» **Records to process**:
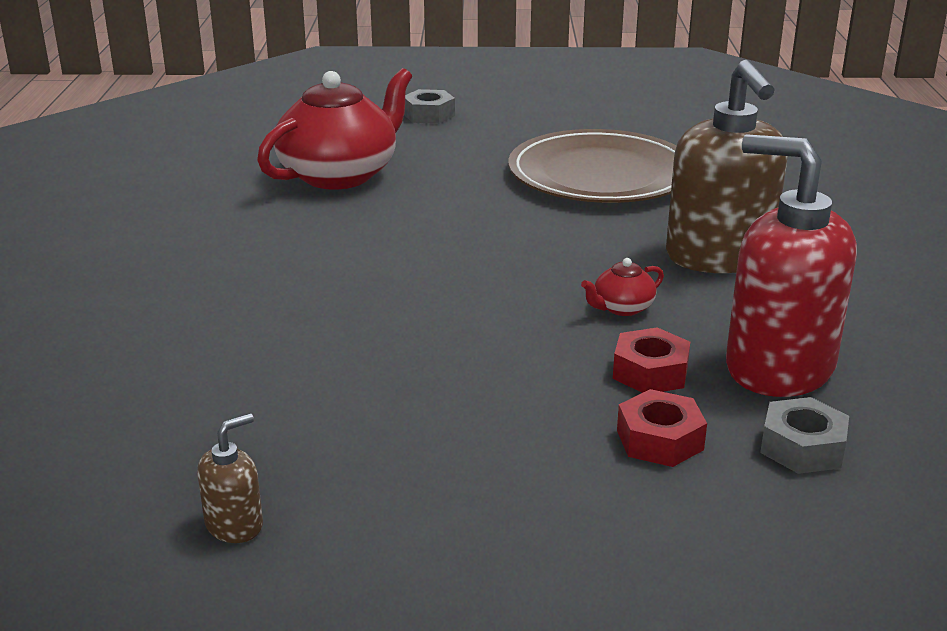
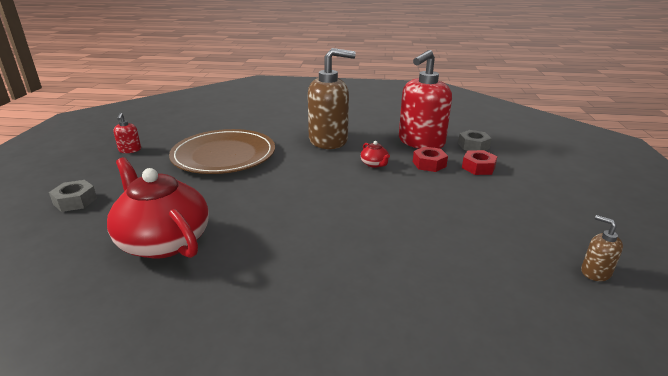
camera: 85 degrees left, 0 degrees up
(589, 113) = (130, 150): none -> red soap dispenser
---
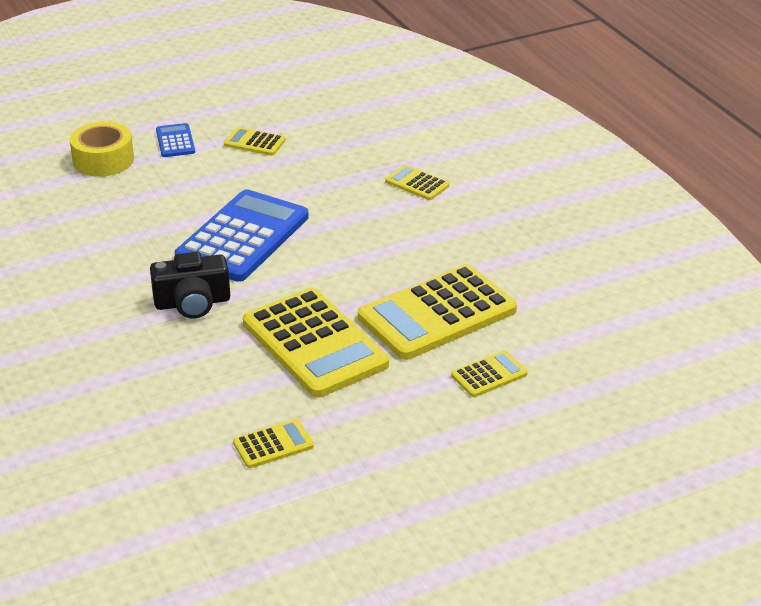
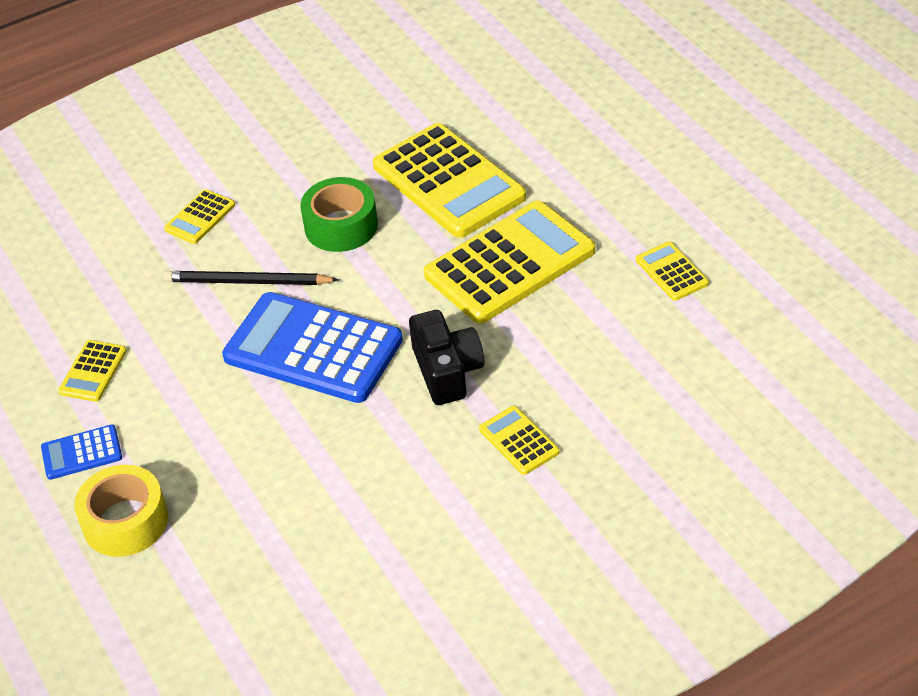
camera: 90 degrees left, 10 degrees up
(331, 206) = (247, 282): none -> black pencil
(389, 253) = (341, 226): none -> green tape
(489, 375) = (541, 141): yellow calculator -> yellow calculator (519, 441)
...
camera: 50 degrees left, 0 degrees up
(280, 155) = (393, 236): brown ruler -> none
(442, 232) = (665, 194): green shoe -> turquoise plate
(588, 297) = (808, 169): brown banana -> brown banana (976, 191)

» **Problem description**: From the listing above, output exactly the run of lines that starts with the line containing "camera: 50 degrees left, 0 degrees up" and ends with the line containing "(588, 297) = (808, 169): brown".

» **Result**:
camera: 50 degrees left, 0 degrees up
(280, 155) = (393, 236): brown ruler -> none
(442, 232) = (665, 194): green shoe -> turquoise plate
(588, 297) = (808, 169): brown banana -> brown banana (976, 191)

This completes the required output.